:: Input material ::
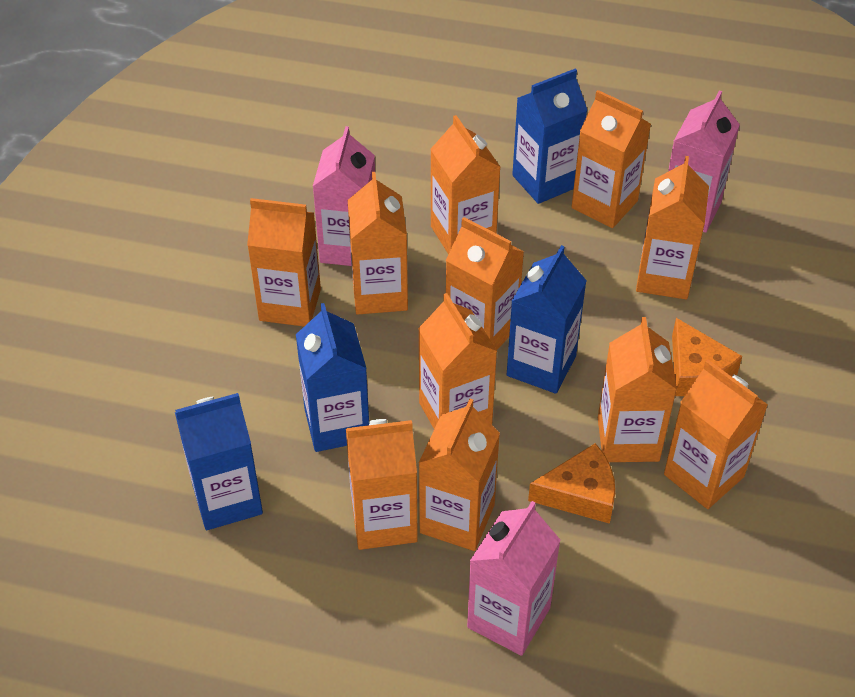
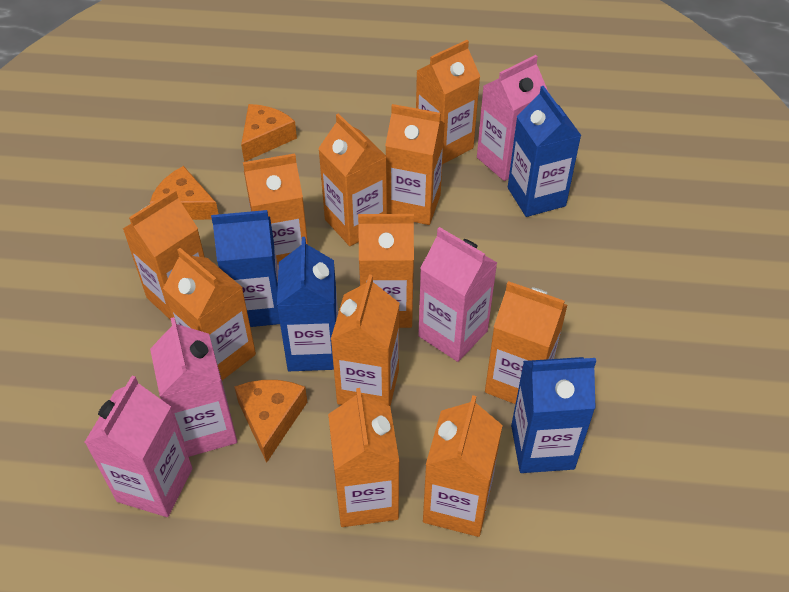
orange cheese: 2 -> 3
pink carton: 3 -> 4

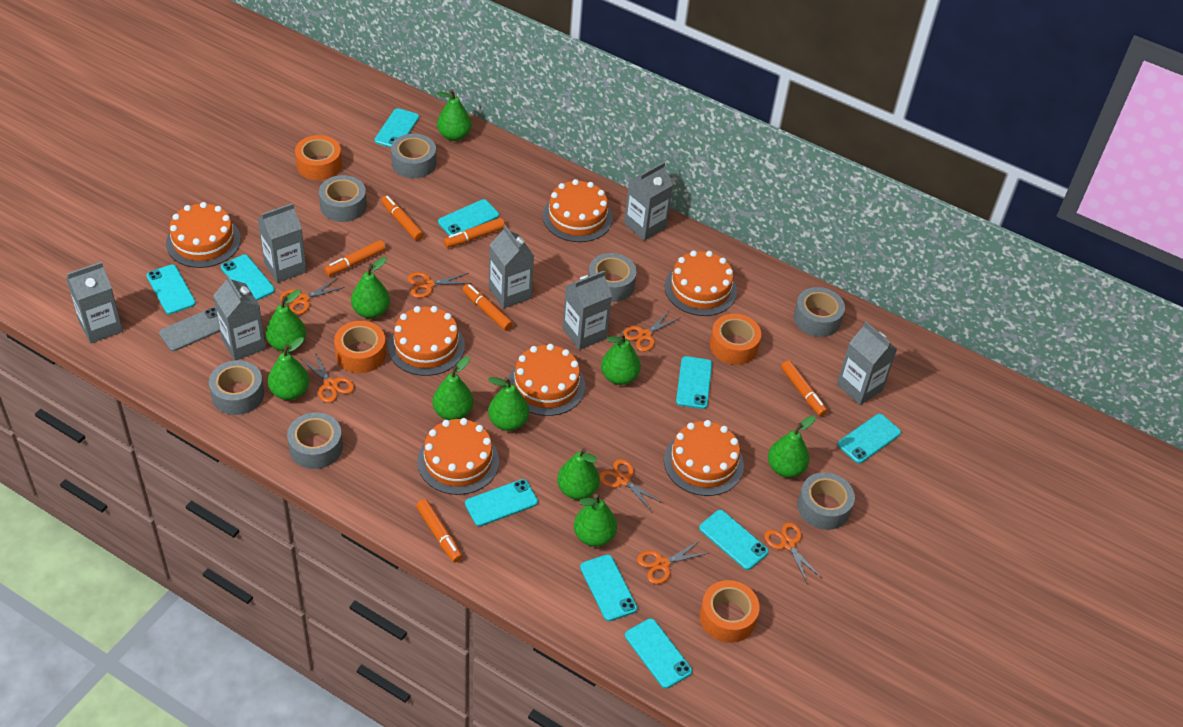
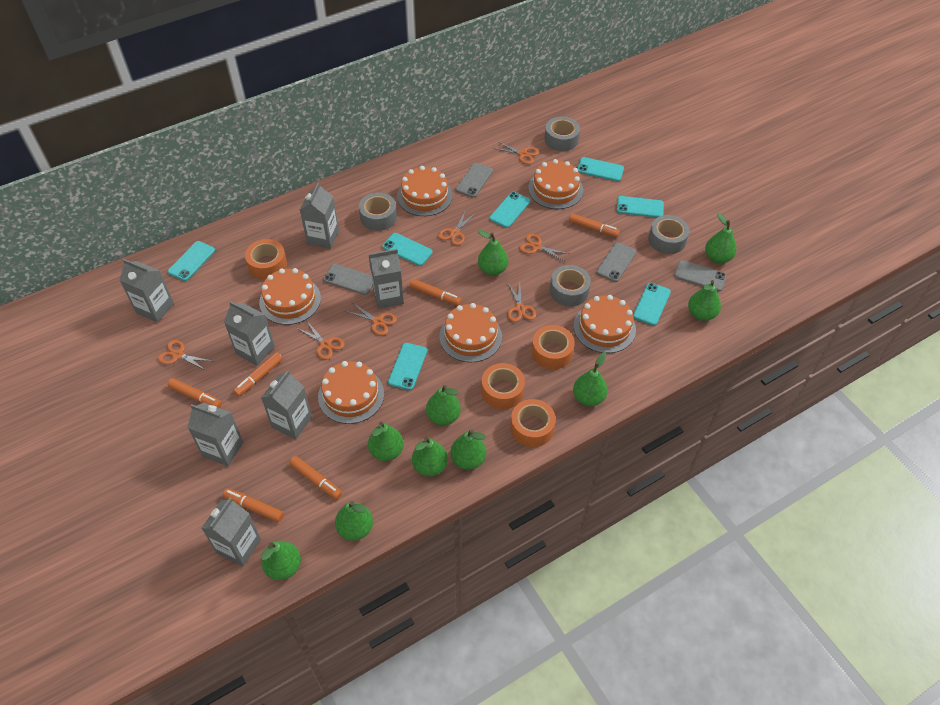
grey phone: 1 -> 4
grey tape: 7 -> 4
orange cake: 7 -> 6
turquoise phone: 10 -> 7

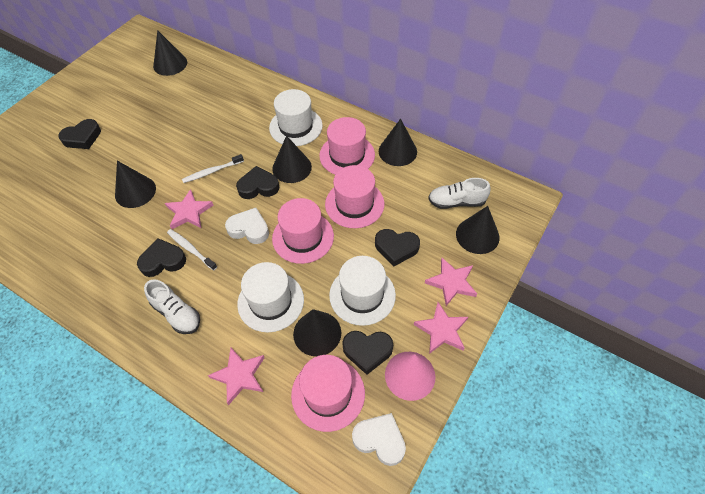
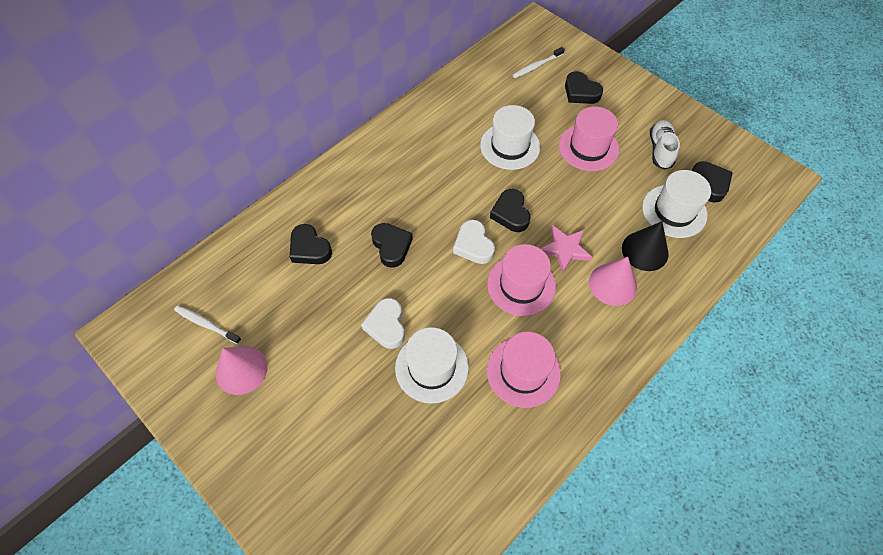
black cone: 6 -> 1
pink cone: 1 -> 2
pink hat: 4 -> 3
pink star: 4 -> 1
white shoe: 2 -> 1

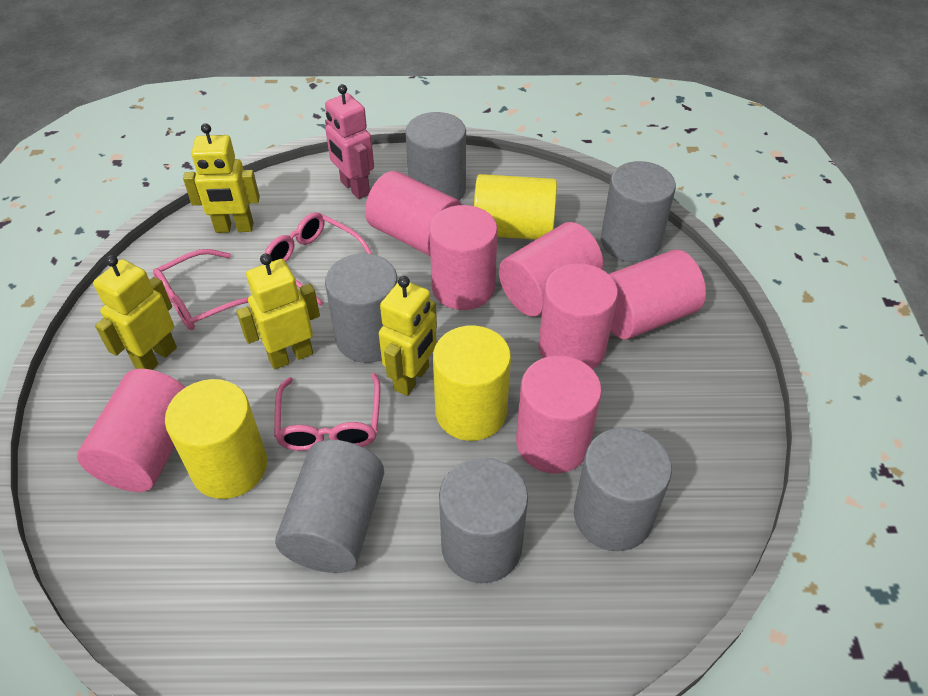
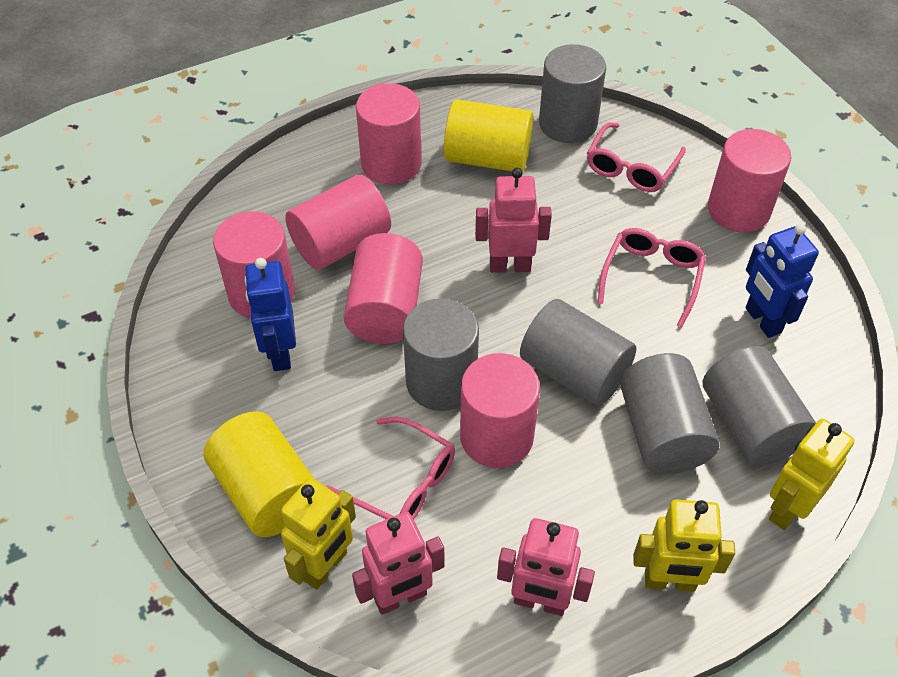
blue robot: 0 -> 2
grey cylinder: 6 -> 5
pink cylinder: 7 -> 6
pink robot: 1 -> 3
yellow cylinder: 3 -> 2
yellow robot: 4 -> 3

:: Instructions for the task ::
Your task is to transcribe exactly the lines from the one with "pink robot: 1 -> 3" through the end of the data, both included, and nothing besides.

:: Exercise output ::
pink robot: 1 -> 3
yellow cylinder: 3 -> 2
yellow robot: 4 -> 3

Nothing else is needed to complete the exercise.